- [Records shown]:
"""
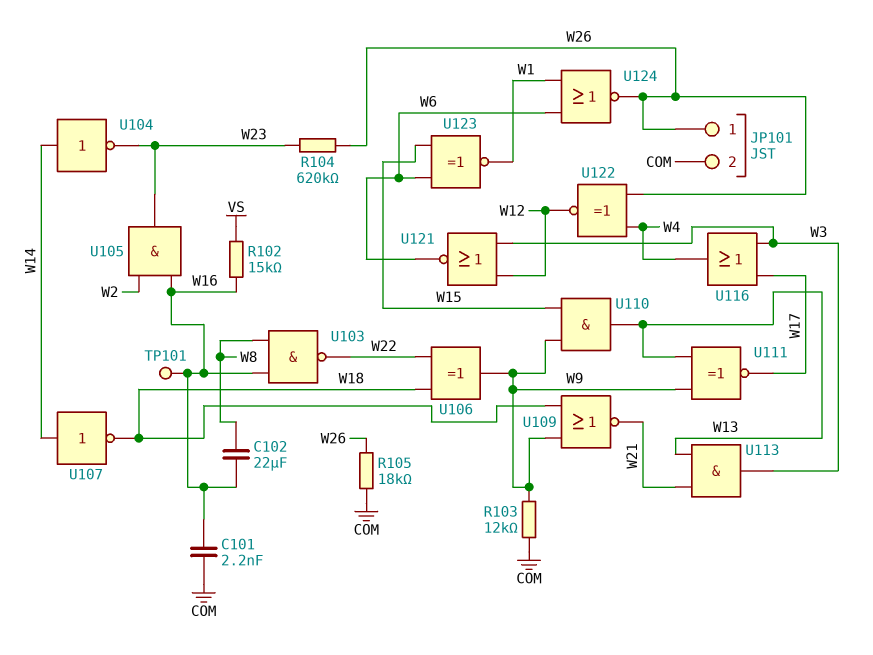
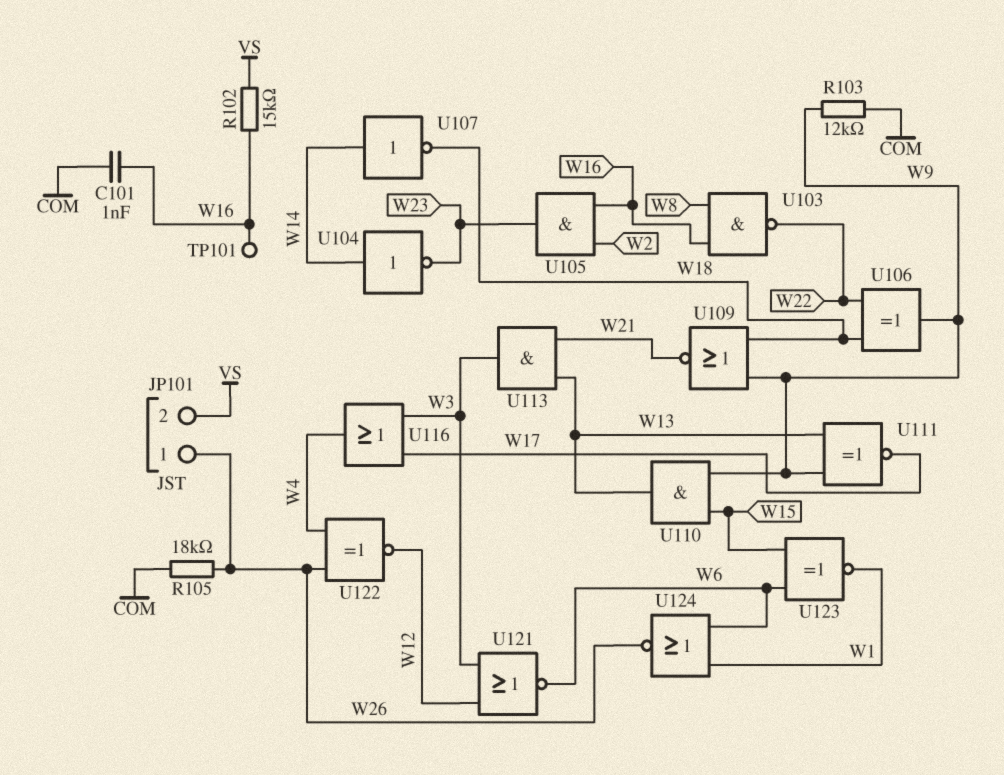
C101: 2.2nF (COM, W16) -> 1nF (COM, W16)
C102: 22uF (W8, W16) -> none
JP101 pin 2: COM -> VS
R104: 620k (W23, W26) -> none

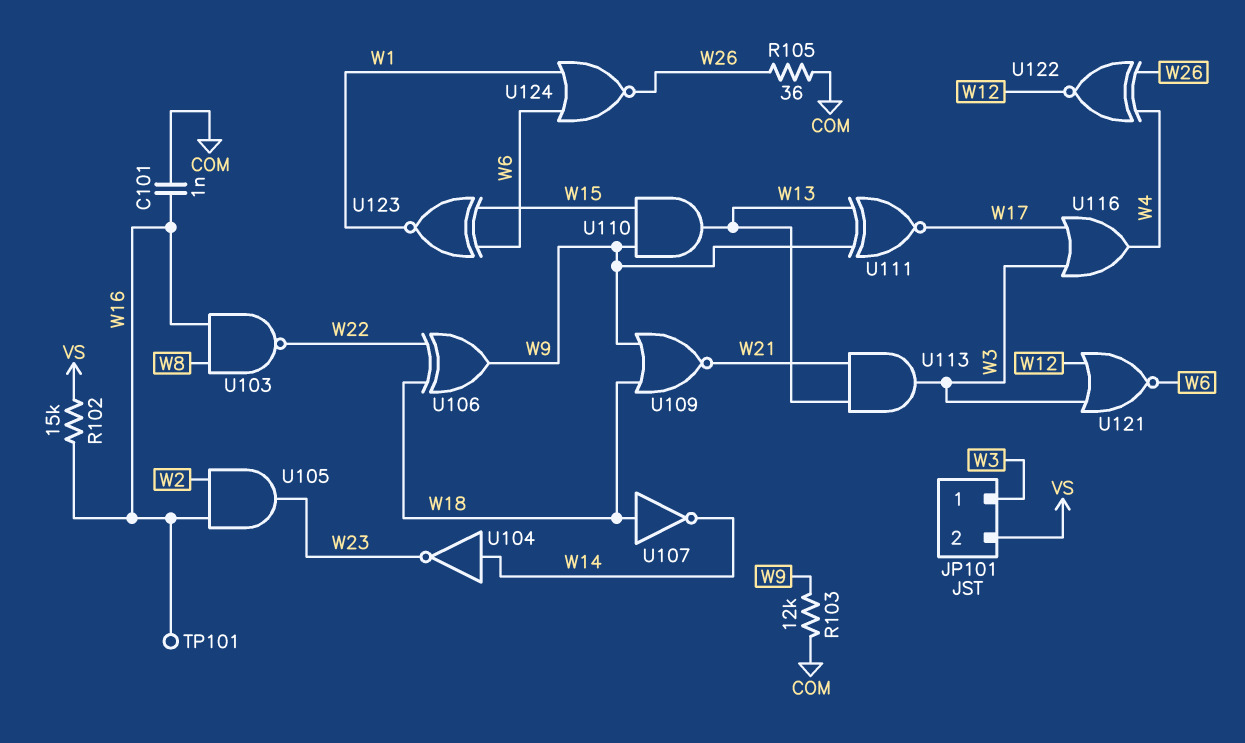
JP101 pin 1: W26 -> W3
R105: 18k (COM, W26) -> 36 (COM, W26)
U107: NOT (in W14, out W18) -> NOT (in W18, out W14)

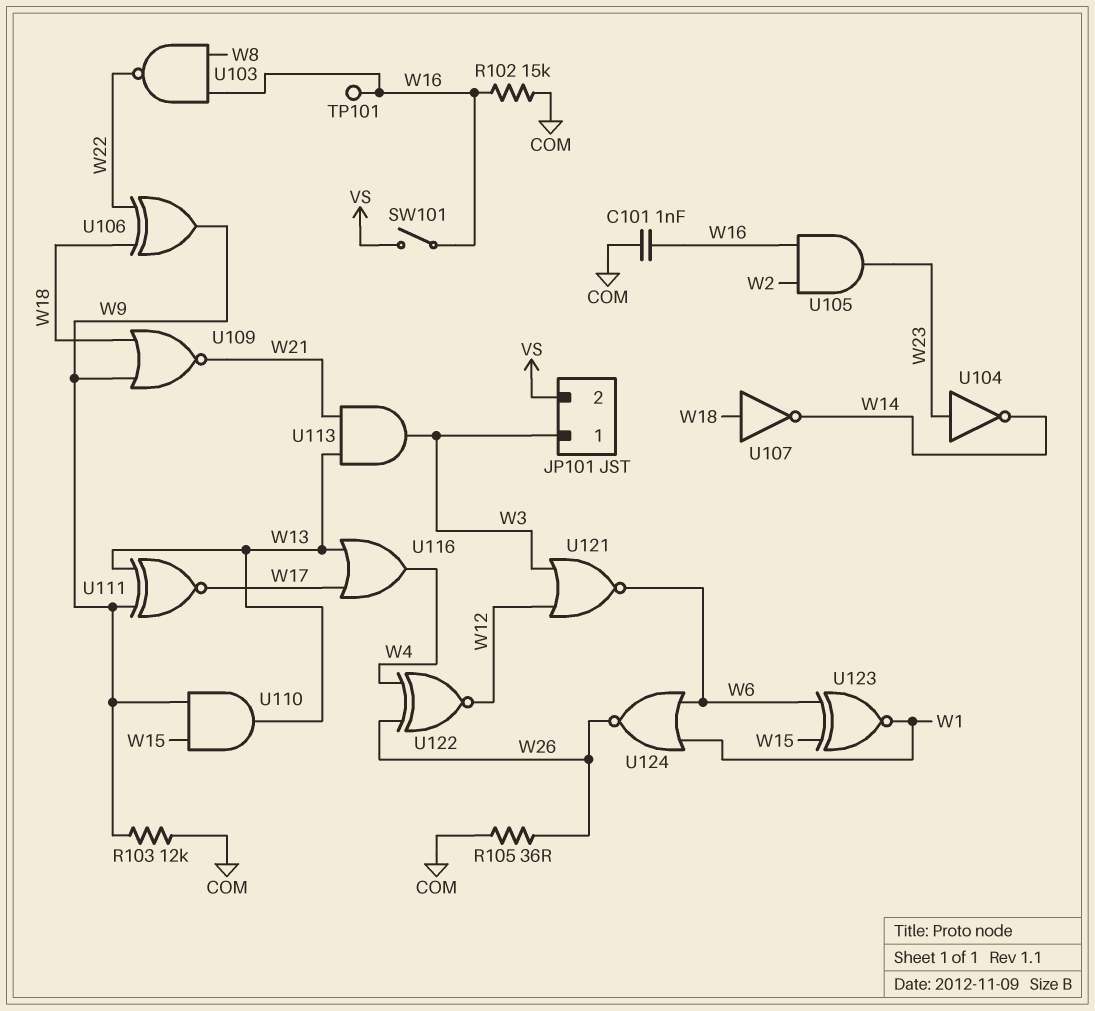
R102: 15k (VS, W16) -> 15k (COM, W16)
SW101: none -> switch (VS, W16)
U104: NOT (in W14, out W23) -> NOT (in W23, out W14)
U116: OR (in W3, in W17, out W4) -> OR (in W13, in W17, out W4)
"""
"""
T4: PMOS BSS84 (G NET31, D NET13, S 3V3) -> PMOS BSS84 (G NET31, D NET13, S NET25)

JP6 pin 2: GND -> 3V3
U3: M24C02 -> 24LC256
"""
- [Task details]: Give the number of lines in the listing that contain the word "none", leaving out all other words.

- [Solution to this task]: 3